Report every line of the records that contains the word "yellow".

THE DATA –
______

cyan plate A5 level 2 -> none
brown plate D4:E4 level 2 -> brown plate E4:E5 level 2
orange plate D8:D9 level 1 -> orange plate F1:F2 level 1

______

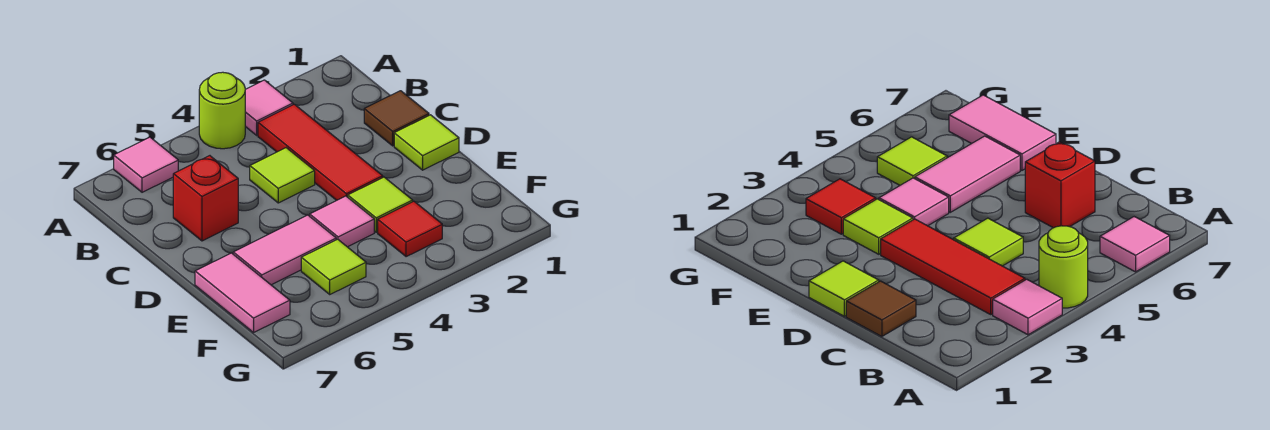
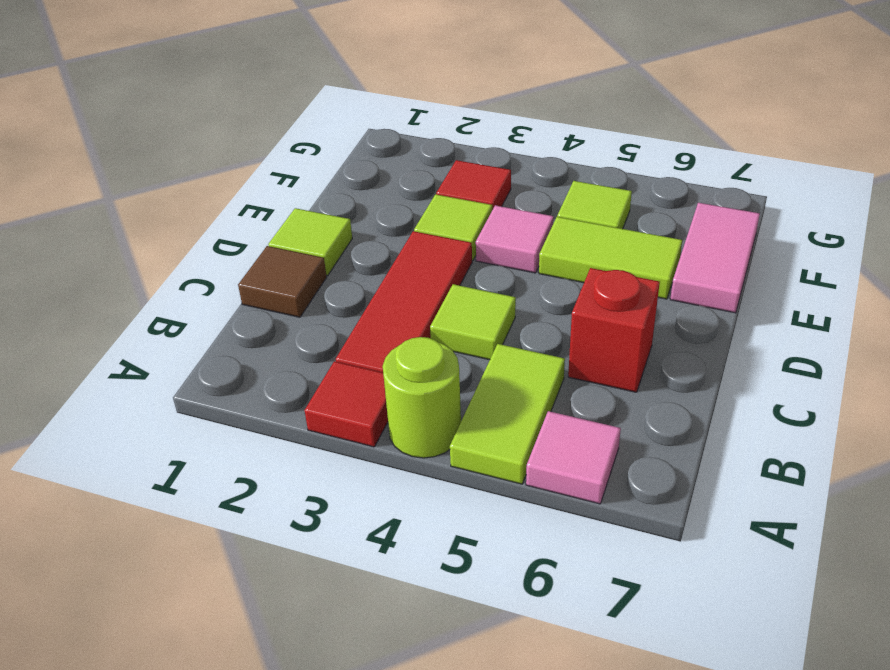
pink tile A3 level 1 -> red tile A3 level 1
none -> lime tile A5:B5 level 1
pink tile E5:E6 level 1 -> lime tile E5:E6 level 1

______

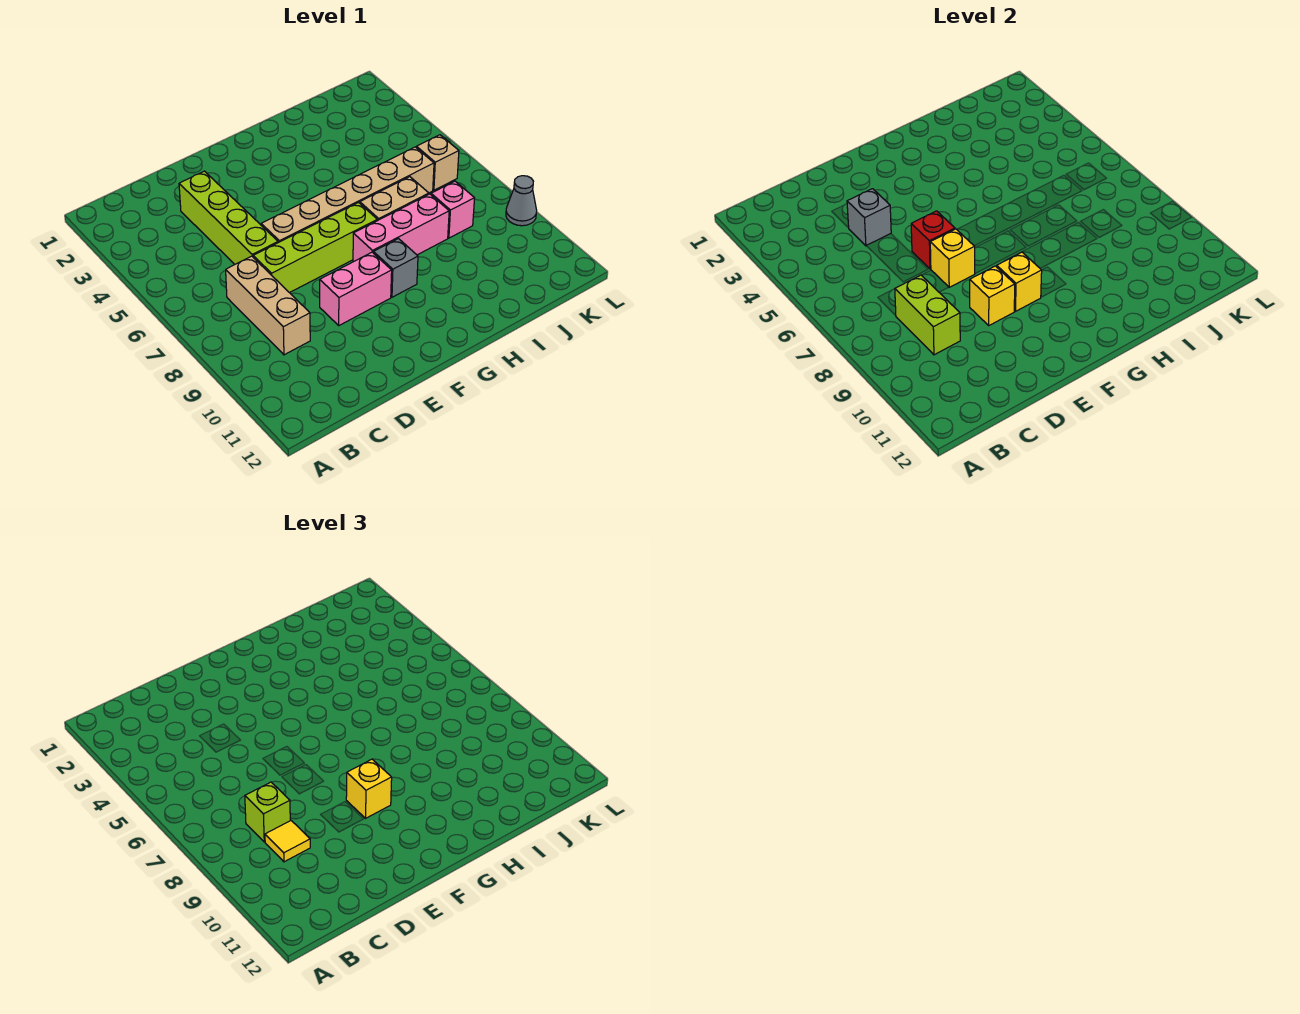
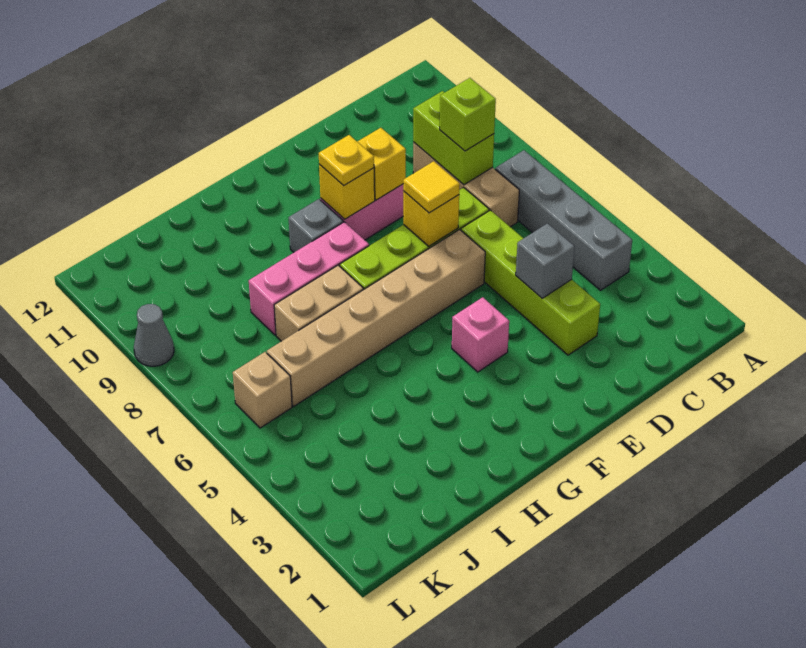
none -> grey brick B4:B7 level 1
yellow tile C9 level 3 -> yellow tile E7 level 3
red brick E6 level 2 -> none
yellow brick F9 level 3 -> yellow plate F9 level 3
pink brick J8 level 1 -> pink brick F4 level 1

______

WRITTEN RESPONSE –
yellow tile C9 level 3 -> yellow tile E7 level 3
yellow brick F9 level 3 -> yellow plate F9 level 3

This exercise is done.